The problem. All lines from the start of the listing below through the line containing "LCD2 pin VCC: 5V -> none" are to be written out again exactly, and no others.

Records shown.

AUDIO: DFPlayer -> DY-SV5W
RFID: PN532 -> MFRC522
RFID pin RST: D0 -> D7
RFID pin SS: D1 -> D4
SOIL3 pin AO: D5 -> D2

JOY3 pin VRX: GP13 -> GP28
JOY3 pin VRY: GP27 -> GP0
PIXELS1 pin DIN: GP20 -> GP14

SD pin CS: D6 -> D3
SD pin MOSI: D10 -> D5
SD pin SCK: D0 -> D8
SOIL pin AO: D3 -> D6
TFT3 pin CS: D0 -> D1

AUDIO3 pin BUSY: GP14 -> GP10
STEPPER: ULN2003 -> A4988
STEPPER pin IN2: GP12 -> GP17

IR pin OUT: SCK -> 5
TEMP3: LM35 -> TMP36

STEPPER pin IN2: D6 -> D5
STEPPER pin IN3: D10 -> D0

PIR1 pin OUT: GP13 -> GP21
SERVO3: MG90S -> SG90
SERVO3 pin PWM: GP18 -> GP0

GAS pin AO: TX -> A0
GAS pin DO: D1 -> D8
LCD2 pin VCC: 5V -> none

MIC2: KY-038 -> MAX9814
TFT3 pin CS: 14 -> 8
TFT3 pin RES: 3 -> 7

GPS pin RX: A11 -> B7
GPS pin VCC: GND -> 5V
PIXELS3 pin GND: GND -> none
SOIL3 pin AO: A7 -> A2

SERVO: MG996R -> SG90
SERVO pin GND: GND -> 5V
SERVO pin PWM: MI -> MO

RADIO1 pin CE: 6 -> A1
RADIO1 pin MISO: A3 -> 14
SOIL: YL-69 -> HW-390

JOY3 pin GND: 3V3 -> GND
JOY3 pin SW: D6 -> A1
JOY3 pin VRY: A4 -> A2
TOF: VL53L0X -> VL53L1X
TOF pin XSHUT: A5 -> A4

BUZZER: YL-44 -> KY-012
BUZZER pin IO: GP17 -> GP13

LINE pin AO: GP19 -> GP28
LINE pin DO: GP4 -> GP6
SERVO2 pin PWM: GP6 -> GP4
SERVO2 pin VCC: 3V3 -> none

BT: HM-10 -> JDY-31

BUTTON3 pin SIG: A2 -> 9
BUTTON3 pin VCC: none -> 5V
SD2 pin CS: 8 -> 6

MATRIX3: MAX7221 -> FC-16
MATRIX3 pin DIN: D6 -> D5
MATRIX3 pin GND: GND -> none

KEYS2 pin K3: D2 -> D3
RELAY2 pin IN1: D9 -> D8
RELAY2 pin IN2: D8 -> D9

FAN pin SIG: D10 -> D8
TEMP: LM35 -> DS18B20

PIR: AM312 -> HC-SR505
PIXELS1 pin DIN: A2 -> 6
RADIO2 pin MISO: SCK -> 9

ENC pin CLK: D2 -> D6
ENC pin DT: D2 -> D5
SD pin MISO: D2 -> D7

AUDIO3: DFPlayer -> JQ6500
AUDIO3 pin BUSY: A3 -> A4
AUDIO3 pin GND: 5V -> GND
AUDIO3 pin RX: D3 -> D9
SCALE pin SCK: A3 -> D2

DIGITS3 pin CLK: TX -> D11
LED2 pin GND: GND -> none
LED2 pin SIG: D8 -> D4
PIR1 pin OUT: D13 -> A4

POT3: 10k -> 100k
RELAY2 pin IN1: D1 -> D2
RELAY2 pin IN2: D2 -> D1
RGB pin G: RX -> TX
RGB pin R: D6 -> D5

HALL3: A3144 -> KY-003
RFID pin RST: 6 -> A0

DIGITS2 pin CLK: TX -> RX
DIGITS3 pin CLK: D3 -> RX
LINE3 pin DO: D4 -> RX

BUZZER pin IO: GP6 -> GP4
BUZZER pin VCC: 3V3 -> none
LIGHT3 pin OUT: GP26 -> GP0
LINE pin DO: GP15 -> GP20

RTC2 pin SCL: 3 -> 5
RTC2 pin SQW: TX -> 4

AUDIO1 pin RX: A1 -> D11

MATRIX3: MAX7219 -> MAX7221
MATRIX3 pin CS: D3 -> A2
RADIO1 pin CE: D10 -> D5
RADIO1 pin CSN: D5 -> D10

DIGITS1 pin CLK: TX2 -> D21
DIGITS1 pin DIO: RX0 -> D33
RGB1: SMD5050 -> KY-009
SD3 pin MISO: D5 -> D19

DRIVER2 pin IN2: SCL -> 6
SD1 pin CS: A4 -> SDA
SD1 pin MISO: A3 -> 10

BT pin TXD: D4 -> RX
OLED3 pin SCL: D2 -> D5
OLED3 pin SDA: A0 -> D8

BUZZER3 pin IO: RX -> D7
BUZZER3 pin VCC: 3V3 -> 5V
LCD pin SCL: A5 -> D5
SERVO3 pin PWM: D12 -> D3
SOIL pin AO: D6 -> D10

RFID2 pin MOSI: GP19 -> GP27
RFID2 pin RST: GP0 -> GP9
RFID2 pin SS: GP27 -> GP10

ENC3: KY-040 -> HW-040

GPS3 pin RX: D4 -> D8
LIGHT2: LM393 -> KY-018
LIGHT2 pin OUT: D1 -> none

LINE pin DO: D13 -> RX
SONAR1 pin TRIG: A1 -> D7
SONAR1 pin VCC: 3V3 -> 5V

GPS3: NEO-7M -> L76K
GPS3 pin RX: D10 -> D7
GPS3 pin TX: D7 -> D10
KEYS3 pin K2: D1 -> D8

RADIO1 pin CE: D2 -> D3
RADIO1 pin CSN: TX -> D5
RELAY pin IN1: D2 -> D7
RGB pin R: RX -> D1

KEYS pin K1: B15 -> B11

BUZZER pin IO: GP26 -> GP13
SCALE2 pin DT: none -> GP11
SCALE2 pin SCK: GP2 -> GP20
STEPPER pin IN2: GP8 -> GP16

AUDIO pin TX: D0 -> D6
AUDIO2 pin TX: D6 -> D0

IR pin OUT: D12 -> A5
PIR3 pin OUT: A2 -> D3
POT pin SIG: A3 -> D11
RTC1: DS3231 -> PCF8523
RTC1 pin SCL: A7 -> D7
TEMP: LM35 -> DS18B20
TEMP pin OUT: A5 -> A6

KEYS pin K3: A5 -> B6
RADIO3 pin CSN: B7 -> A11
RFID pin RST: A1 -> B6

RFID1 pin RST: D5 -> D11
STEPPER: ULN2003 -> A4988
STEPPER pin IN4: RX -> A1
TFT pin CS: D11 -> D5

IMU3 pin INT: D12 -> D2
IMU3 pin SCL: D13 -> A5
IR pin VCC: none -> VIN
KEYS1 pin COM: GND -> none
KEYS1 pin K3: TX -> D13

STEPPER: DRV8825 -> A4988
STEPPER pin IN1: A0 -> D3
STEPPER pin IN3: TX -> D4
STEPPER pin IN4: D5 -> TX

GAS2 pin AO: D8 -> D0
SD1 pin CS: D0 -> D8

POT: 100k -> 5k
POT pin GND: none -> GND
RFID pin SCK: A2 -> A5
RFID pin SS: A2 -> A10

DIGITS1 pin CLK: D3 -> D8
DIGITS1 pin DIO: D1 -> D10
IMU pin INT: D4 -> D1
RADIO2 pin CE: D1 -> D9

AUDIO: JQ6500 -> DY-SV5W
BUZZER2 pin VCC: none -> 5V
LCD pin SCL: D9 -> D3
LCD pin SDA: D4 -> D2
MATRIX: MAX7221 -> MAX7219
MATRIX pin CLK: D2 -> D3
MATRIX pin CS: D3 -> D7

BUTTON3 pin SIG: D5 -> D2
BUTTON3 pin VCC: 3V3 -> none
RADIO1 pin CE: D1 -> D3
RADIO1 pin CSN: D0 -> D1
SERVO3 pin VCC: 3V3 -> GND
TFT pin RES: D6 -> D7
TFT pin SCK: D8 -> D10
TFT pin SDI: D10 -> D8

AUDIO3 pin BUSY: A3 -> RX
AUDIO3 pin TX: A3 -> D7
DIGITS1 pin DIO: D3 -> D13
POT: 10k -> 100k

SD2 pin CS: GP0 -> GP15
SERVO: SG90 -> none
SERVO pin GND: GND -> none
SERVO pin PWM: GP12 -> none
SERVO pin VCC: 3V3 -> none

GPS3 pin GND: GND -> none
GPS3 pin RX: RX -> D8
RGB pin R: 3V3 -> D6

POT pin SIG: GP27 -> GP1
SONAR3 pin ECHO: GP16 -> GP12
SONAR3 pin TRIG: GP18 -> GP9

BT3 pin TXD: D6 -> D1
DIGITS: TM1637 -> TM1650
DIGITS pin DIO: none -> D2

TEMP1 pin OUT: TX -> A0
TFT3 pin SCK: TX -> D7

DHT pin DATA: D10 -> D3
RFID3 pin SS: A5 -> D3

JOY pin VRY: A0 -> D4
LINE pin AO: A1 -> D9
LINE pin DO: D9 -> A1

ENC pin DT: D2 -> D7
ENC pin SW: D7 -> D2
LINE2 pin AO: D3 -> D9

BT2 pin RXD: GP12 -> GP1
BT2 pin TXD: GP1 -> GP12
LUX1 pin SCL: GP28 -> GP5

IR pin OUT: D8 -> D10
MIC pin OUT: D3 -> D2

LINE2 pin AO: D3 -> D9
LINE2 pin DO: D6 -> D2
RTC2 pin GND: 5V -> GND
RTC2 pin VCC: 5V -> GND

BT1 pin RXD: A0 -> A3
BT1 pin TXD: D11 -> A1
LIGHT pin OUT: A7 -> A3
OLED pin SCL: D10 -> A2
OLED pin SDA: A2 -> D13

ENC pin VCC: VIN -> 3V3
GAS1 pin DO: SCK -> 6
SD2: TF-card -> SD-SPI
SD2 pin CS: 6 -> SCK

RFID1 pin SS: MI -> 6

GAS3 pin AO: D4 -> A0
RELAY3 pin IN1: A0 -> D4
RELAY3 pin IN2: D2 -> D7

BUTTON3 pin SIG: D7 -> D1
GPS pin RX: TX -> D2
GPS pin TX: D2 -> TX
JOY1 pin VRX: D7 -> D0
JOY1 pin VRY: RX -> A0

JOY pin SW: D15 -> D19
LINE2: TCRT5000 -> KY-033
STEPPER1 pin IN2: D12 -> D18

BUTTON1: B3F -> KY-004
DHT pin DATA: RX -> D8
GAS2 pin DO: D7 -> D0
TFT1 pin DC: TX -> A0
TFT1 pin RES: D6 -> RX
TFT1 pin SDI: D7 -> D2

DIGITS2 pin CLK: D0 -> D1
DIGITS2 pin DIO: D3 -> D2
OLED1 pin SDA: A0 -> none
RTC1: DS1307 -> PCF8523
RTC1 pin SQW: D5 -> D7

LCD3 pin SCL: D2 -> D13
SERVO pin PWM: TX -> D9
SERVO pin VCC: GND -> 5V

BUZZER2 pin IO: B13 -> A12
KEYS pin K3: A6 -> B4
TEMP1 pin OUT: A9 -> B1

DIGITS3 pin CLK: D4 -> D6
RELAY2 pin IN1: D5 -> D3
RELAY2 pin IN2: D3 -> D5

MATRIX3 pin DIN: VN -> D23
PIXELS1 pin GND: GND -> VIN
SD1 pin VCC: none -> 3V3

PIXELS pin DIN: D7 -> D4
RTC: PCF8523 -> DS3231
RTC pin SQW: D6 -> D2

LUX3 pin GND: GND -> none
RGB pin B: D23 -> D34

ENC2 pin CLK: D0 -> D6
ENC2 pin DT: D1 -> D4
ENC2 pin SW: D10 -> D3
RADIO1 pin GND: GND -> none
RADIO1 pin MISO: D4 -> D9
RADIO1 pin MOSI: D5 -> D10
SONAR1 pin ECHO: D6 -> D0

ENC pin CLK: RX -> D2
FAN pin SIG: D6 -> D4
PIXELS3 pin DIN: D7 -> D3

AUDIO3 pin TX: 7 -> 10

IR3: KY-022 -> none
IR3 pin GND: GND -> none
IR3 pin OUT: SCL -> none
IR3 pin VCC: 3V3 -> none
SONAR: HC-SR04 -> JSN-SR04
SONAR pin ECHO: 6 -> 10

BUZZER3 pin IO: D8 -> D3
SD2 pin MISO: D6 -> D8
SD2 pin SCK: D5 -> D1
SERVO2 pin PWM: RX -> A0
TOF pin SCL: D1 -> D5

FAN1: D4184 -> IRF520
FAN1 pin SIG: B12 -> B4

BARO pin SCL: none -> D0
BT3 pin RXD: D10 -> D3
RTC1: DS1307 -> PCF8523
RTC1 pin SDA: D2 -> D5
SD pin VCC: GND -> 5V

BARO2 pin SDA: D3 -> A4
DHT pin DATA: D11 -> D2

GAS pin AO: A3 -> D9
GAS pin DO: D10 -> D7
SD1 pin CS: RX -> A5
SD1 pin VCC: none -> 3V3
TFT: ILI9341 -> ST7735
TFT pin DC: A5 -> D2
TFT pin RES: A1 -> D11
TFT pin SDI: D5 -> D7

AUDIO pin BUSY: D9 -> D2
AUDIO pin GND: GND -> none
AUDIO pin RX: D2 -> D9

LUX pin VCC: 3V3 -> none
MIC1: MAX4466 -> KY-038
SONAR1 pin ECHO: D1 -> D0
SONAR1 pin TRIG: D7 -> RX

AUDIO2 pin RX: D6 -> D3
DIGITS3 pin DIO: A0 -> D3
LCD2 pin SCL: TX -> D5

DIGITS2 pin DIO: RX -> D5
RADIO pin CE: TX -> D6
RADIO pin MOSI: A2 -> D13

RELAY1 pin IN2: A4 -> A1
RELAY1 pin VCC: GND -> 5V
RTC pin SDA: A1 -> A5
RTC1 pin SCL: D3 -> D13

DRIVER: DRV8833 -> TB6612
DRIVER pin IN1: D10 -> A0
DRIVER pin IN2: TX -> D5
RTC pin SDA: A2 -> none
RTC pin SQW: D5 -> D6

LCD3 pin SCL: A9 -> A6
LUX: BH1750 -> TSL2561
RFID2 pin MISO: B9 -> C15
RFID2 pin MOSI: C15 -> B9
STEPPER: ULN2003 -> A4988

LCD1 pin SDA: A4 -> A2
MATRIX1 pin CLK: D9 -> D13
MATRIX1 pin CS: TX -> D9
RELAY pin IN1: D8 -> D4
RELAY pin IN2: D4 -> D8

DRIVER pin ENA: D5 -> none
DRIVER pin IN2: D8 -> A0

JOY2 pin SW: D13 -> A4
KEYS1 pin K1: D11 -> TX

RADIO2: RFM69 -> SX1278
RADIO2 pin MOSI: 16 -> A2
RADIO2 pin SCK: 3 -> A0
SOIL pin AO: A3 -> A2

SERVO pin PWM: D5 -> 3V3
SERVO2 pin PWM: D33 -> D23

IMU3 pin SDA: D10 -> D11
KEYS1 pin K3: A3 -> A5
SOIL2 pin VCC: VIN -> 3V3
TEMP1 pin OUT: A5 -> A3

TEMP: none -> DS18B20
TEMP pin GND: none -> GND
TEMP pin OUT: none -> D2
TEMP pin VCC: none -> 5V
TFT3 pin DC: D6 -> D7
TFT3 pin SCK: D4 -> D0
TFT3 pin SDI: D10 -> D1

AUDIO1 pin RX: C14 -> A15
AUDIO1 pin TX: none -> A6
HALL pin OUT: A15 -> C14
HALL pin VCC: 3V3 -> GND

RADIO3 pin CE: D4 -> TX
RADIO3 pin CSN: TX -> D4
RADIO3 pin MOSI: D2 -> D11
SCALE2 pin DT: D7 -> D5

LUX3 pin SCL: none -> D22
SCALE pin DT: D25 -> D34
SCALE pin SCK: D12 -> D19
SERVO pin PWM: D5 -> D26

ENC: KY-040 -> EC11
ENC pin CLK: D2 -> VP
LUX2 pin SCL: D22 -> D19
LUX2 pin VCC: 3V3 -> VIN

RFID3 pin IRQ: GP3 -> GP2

Task solution.
AUDIO: DFPlayer -> DY-SV5W
RFID: PN532 -> MFRC522
RFID pin RST: D0 -> D7
RFID pin SS: D1 -> D4
SOIL3 pin AO: D5 -> D2

JOY3 pin VRX: GP13 -> GP28
JOY3 pin VRY: GP27 -> GP0
PIXELS1 pin DIN: GP20 -> GP14

SD pin CS: D6 -> D3
SD pin MOSI: D10 -> D5
SD pin SCK: D0 -> D8
SOIL pin AO: D3 -> D6
TFT3 pin CS: D0 -> D1

AUDIO3 pin BUSY: GP14 -> GP10
STEPPER: ULN2003 -> A4988
STEPPER pin IN2: GP12 -> GP17

IR pin OUT: SCK -> 5
TEMP3: LM35 -> TMP36

STEPPER pin IN2: D6 -> D5
STEPPER pin IN3: D10 -> D0

PIR1 pin OUT: GP13 -> GP21
SERVO3: MG90S -> SG90
SERVO3 pin PWM: GP18 -> GP0

GAS pin AO: TX -> A0
GAS pin DO: D1 -> D8
LCD2 pin VCC: 5V -> none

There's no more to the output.